§ **How to complete this task**: Retype the material below word for word, leaving out the pictures.

§ **Dataset**:
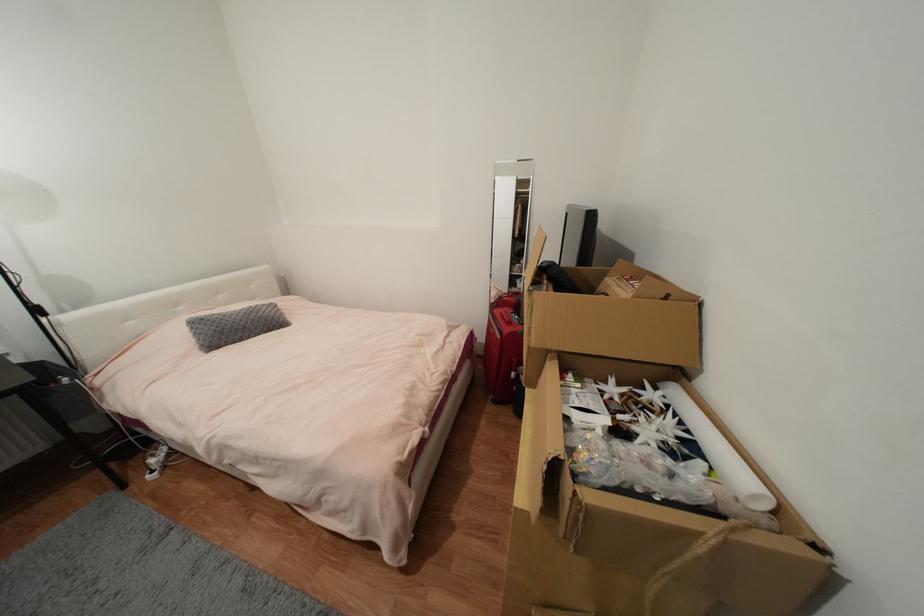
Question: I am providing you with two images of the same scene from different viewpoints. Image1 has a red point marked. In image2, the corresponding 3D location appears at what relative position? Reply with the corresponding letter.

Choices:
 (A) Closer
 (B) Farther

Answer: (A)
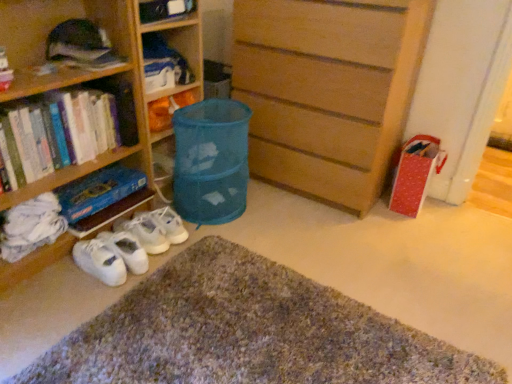
I want to click on vacant region in front of blue fabric laundry basket at center, so click(x=231, y=238).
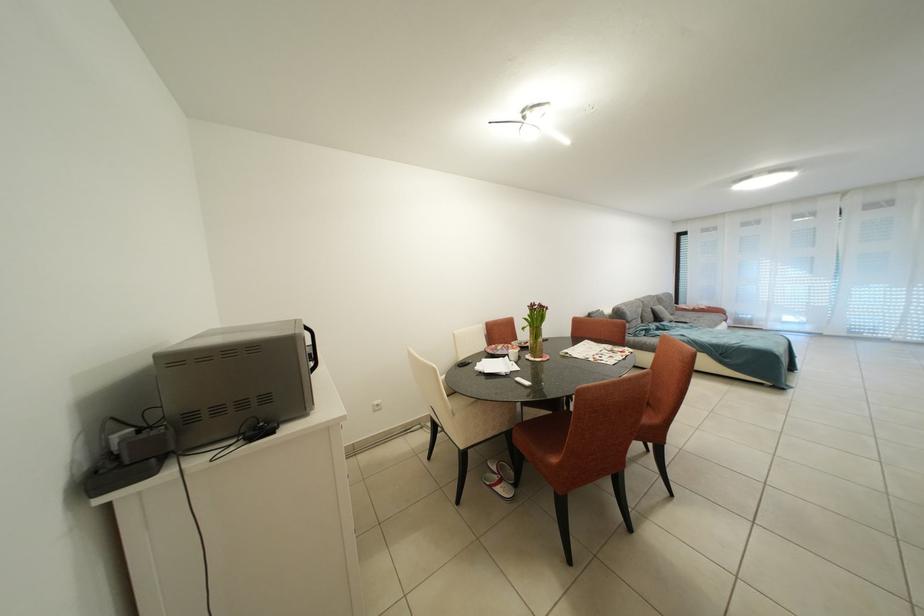
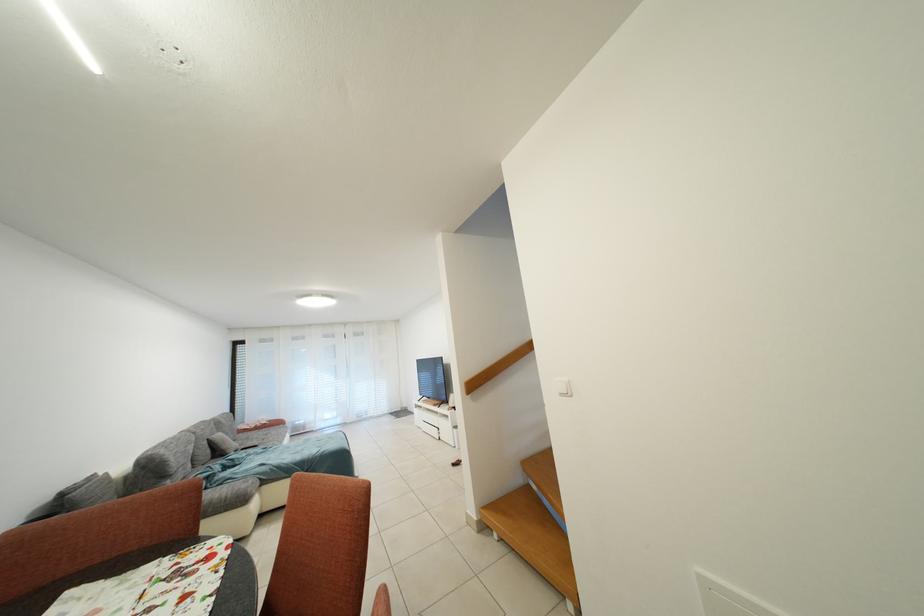
In the second image, find the point that corresponds to pixel 667 313 in the first image.

(227, 440)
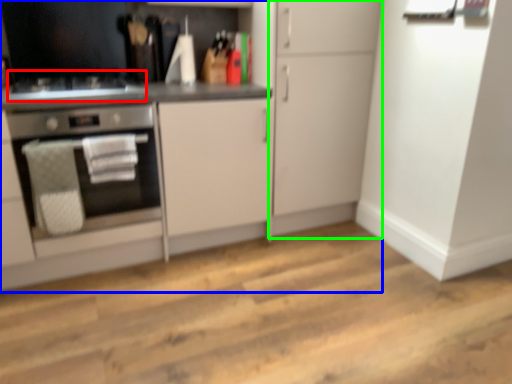
Question: Based on their relative distances, which object is nearer to gas stove (highlighted by a red box)? Choose from cabinetry (highlighted by a blue box) and cabinetry (highlighted by a green box).

Choices:
 (A) cabinetry
 (B) cabinetry

Answer: (A)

§ **Completed exercise**:
Question: I am providing you with two images of the same scene from different viewpoints. Image1 has a red point marked. In image2, the corresponding 3D location appears at what relative position? Reply with the corresponding letter.

Choices:
 (A) Closer
 (B) Farther

Answer: (A)
I want to click on vacant region in front of blue fabric laundry basket at center, so click(x=231, y=238).
In the second image, find the point that corresponds to pixel 667 313 in the first image.

(227, 440)
Question: Based on their relative distances, which object is nearer to gas stove (highlighted by a red box)? Choose from cabinetry (highlighted by a blue box) and cabinetry (highlighted by a green box).

Choices:
 (A) cabinetry
 (B) cabinetry

Answer: (A)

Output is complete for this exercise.